What to do:
The lines to repeat are those below from the one containing "RELAY2 pin IN1: A7 -> B14" down to the one containing "SERVO pin PWM: RX -> D4", both included; reproduce them exactly and nothing else.

BEGIN Available data

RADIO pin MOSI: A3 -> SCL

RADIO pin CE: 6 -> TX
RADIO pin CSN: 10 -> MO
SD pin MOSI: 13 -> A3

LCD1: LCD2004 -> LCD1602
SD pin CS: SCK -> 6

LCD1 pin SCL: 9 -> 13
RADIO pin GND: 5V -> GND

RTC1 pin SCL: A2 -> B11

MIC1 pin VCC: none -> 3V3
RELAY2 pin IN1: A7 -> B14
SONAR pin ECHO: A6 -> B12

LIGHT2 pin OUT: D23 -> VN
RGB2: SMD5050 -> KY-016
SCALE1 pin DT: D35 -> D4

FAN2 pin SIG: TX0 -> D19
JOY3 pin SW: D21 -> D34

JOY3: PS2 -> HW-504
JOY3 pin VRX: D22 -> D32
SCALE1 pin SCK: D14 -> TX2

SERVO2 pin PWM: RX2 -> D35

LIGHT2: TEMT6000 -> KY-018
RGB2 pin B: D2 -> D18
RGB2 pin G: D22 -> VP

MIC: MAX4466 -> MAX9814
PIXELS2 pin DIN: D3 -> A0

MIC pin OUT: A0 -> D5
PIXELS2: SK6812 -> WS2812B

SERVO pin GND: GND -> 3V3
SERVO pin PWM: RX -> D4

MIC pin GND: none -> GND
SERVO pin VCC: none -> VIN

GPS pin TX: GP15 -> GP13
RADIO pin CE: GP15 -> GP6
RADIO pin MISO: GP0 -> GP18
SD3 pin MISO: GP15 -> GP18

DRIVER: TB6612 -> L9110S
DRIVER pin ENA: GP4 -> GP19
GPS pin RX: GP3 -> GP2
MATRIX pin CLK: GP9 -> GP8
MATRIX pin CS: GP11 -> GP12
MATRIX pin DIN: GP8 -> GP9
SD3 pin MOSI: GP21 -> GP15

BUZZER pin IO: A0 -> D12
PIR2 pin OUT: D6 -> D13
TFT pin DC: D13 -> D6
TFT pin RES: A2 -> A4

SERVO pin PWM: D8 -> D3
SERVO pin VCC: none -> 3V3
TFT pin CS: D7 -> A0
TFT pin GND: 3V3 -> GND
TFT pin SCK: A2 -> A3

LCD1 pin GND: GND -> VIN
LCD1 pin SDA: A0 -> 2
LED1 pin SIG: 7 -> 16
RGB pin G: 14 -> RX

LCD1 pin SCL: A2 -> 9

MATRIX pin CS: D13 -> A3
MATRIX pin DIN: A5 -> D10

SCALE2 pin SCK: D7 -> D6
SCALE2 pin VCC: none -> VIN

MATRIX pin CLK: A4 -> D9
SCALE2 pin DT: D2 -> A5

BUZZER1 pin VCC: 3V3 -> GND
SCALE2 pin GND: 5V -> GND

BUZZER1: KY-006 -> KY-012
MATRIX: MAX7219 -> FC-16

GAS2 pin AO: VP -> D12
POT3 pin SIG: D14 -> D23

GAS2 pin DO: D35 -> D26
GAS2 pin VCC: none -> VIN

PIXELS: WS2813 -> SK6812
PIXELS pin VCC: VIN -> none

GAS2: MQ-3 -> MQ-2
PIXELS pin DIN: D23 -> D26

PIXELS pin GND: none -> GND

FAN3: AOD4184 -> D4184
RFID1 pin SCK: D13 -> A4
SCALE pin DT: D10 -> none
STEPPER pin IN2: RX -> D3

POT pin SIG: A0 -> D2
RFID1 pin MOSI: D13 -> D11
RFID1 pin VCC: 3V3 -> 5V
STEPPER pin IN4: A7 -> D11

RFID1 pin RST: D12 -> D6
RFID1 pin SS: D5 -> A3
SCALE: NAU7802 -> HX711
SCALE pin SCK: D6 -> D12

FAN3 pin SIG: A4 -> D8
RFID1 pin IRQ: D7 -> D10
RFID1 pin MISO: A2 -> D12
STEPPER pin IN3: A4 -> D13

END Available data

Result of the exercise:
RELAY2 pin IN1: A7 -> B14
SONAR pin ECHO: A6 -> B12

LIGHT2 pin OUT: D23 -> VN
RGB2: SMD5050 -> KY-016
SCALE1 pin DT: D35 -> D4

FAN2 pin SIG: TX0 -> D19
JOY3 pin SW: D21 -> D34

JOY3: PS2 -> HW-504
JOY3 pin VRX: D22 -> D32
SCALE1 pin SCK: D14 -> TX2

SERVO2 pin PWM: RX2 -> D35

LIGHT2: TEMT6000 -> KY-018
RGB2 pin B: D2 -> D18
RGB2 pin G: D22 -> VP

MIC: MAX4466 -> MAX9814
PIXELS2 pin DIN: D3 -> A0

MIC pin OUT: A0 -> D5
PIXELS2: SK6812 -> WS2812B

SERVO pin GND: GND -> 3V3
SERVO pin PWM: RX -> D4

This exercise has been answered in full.